## [Working data]
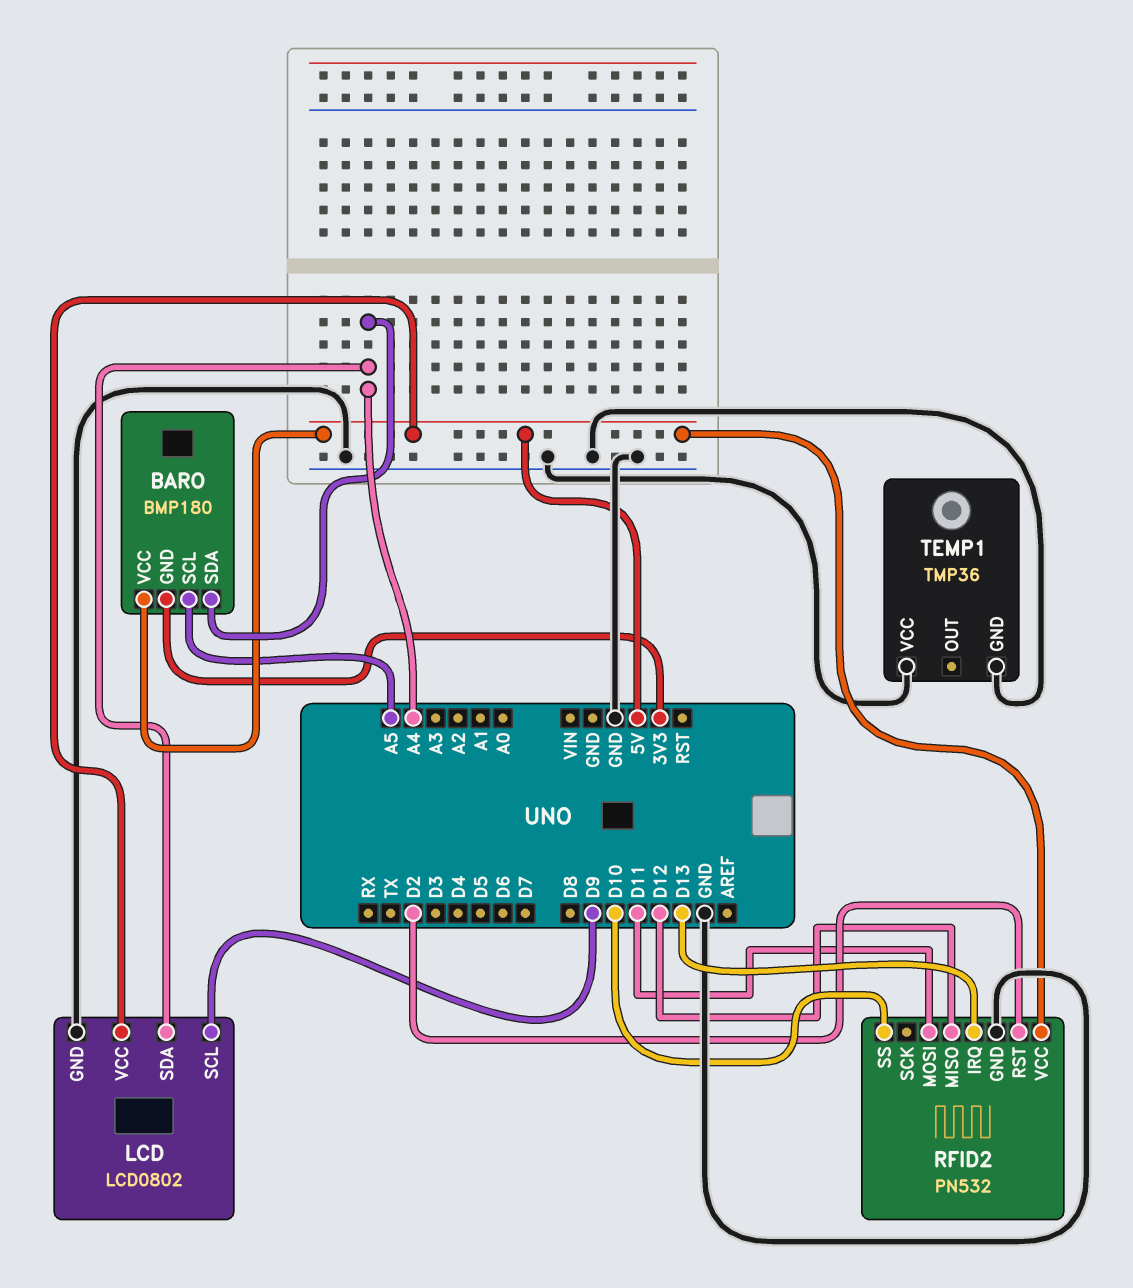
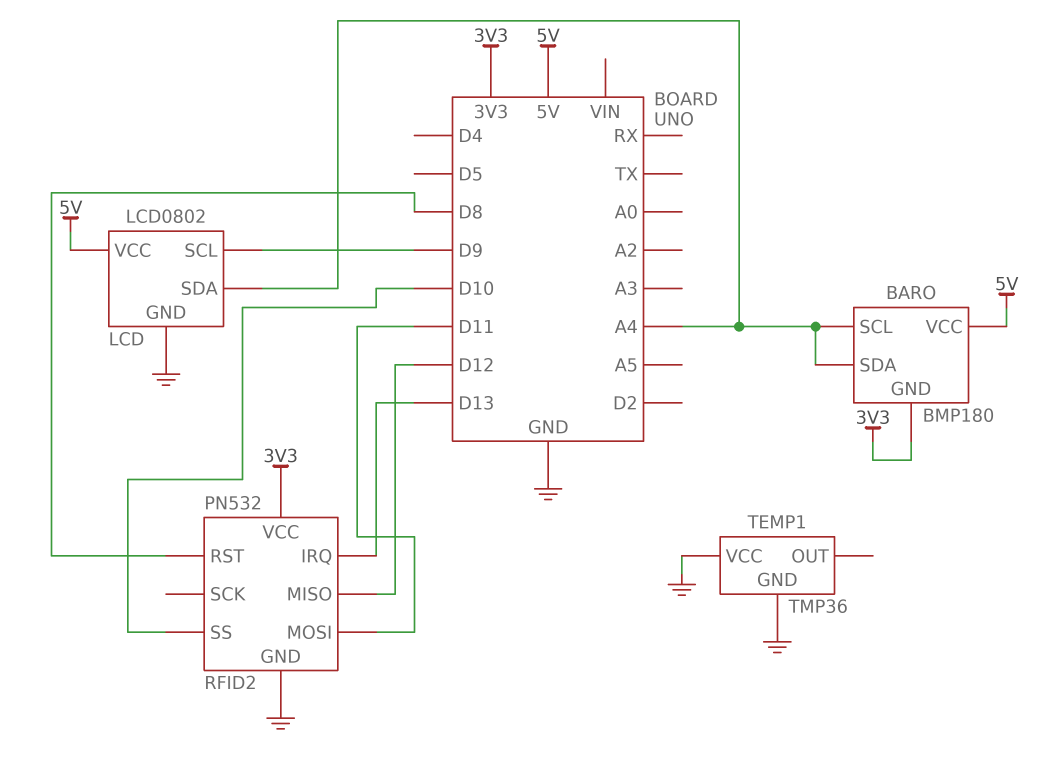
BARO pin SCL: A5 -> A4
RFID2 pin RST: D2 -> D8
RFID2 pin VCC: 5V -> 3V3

---

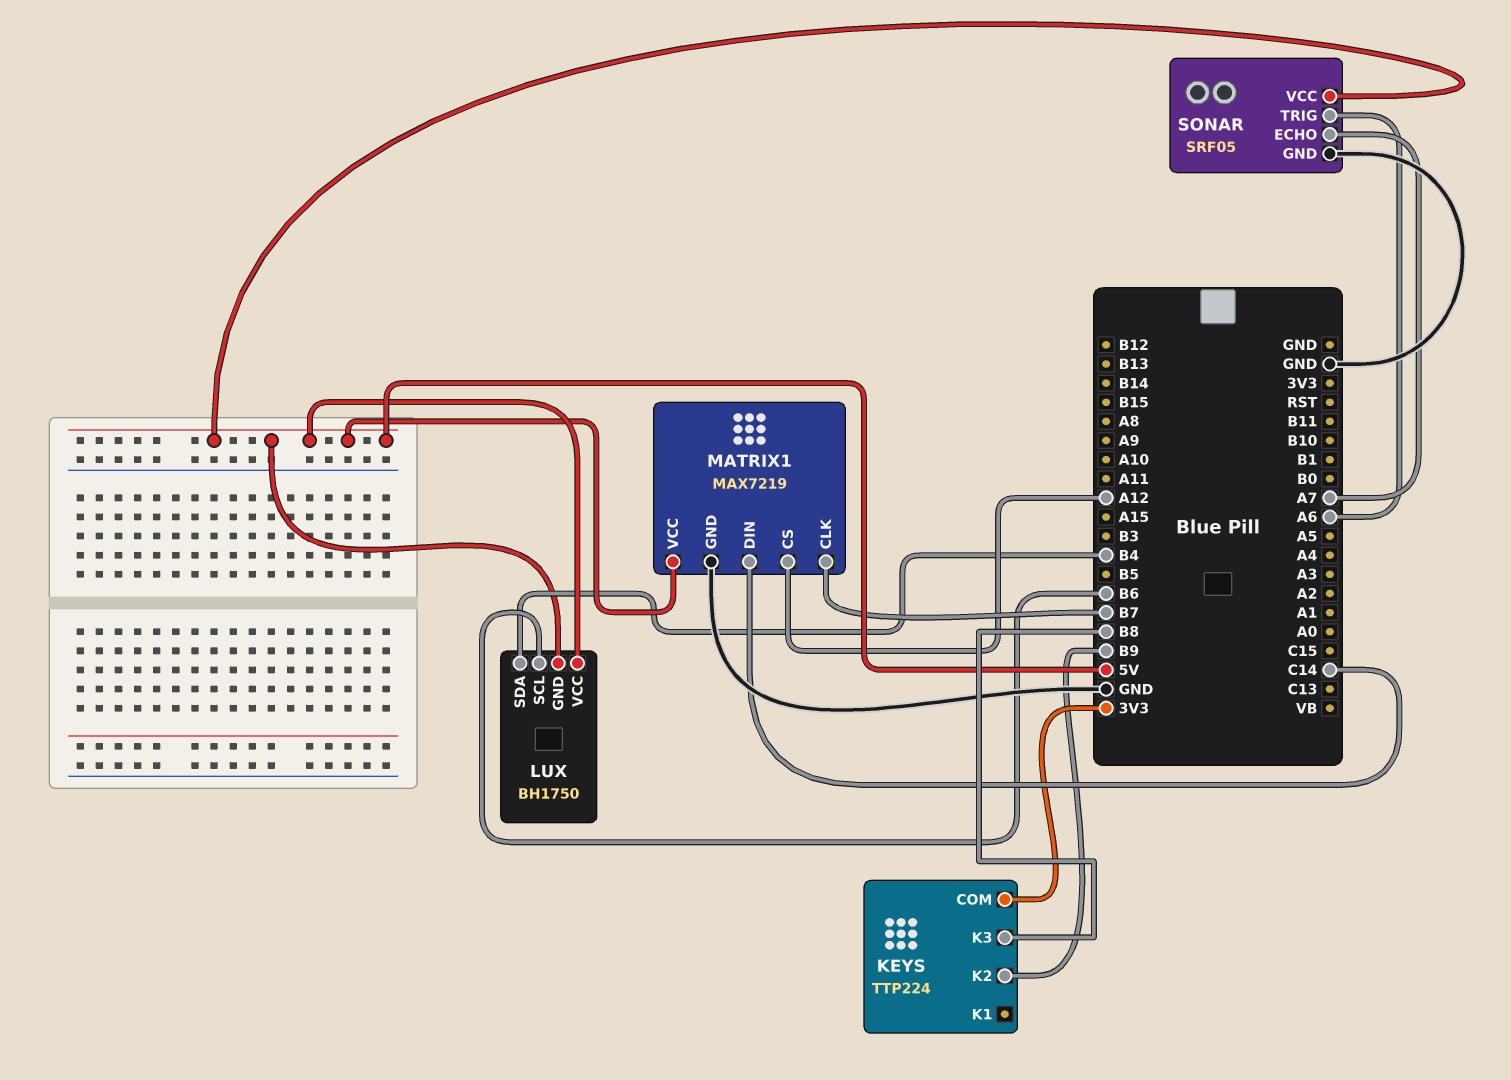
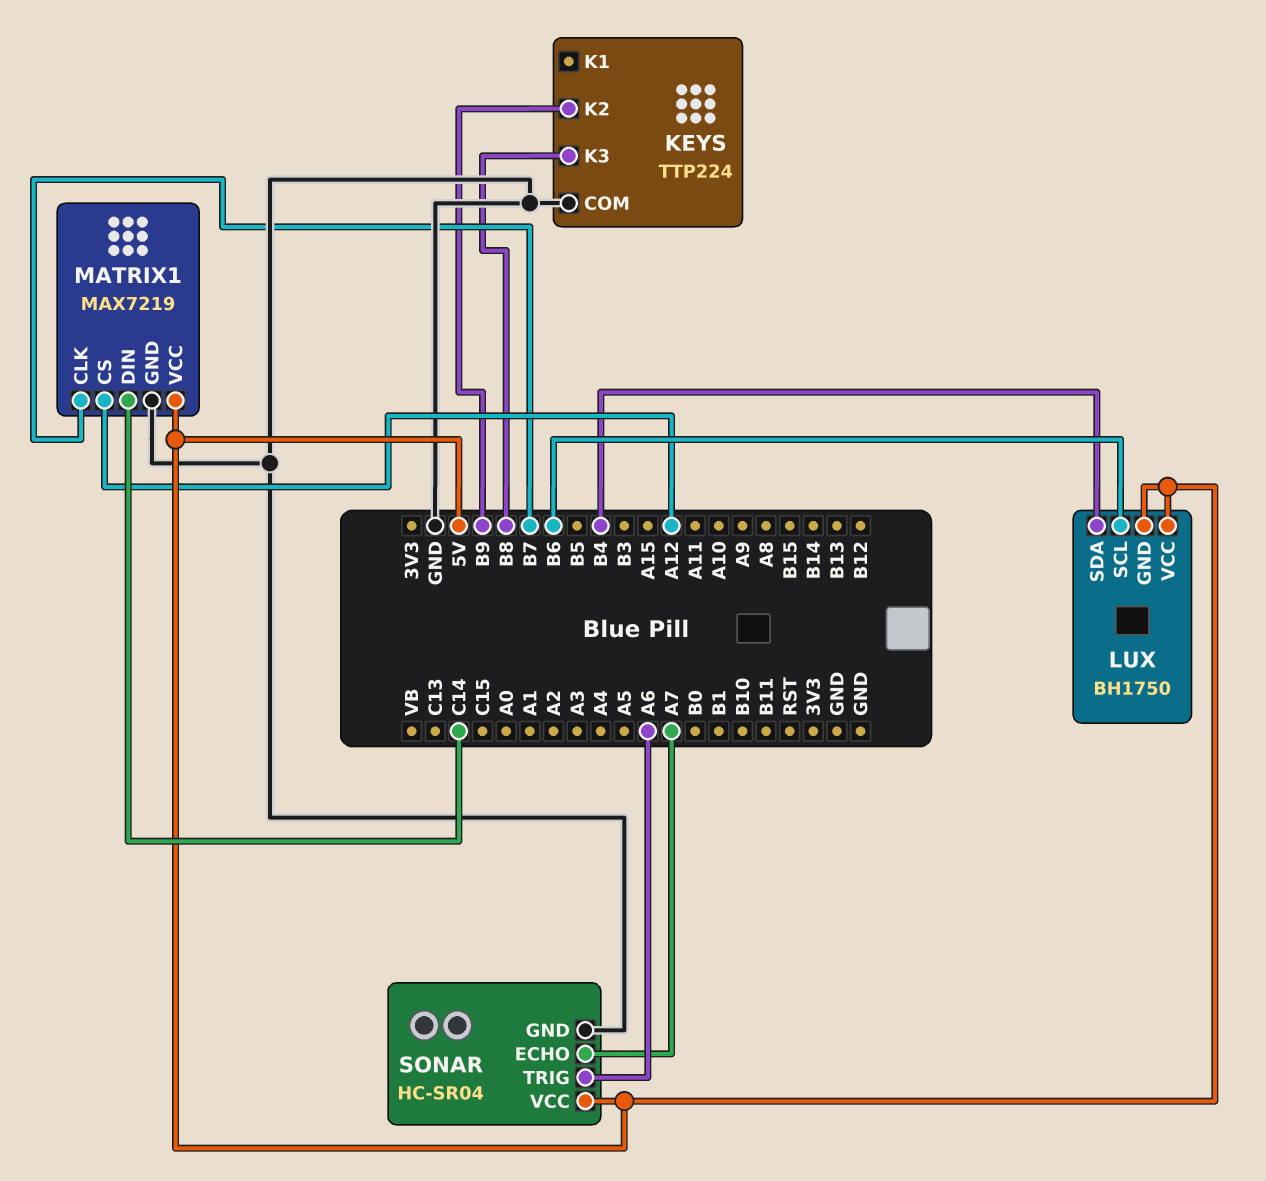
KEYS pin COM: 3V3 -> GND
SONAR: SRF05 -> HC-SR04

## [Activity]
Restate word for word the lines in the material above from the one with "BARO pin SCL: A5 -> A4" to the one with "RFID2 pin VCC: 5V -> 3V3"; both of those lines count, and nothing else does.

## [Response]
BARO pin SCL: A5 -> A4
RFID2 pin RST: D2 -> D8
RFID2 pin VCC: 5V -> 3V3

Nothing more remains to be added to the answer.